## Work instructions:
Leave the pictures out, and transcribe the material below exactly from the line with "black flashlight: 1 -> 0" to the line with "yellow bowling pin: 3 -> 1", both lines included.

## Task inputs:
%%

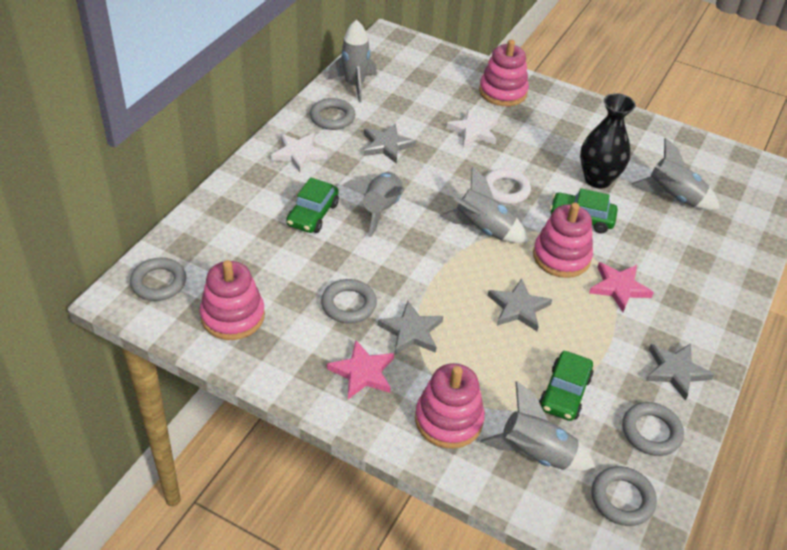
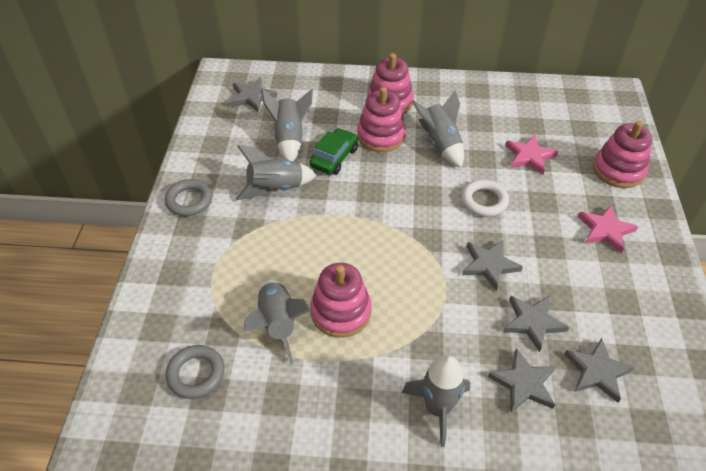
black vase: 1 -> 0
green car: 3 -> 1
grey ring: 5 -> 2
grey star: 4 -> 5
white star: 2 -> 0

%%
%%

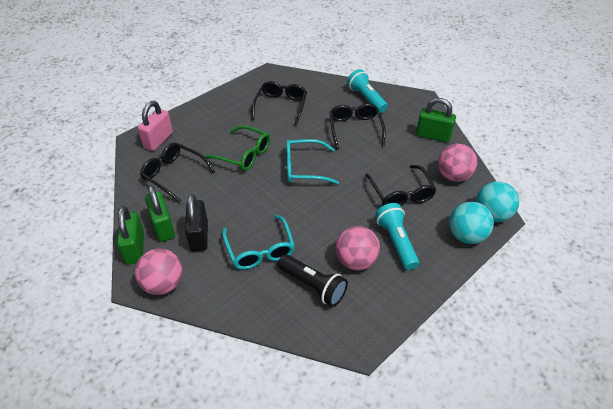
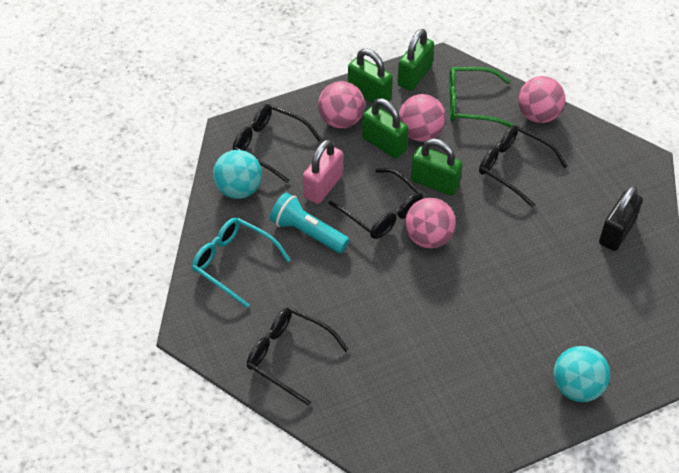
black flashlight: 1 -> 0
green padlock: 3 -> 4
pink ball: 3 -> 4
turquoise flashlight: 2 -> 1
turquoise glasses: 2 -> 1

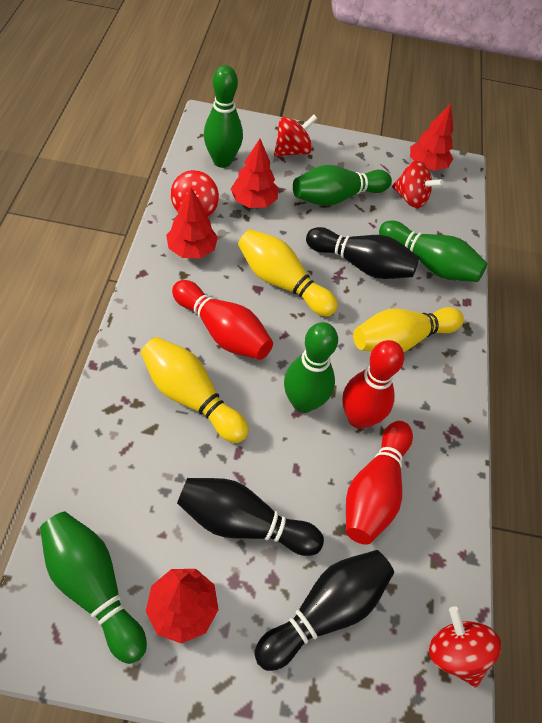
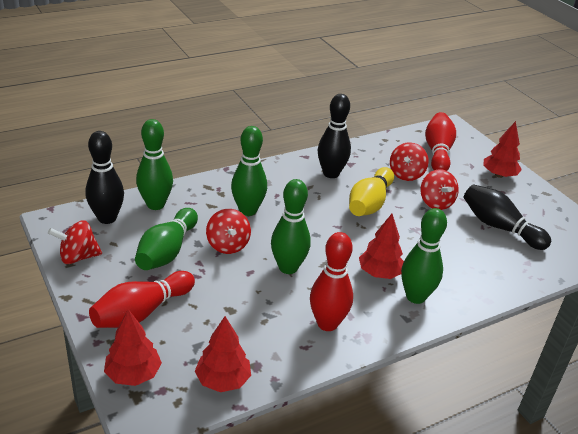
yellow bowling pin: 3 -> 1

%%

## Solution to the problem:
black flashlight: 1 -> 0
green padlock: 3 -> 4
pink ball: 3 -> 4
turquoise flashlight: 2 -> 1
turquoise glasses: 2 -> 1

yellow bowling pin: 3 -> 1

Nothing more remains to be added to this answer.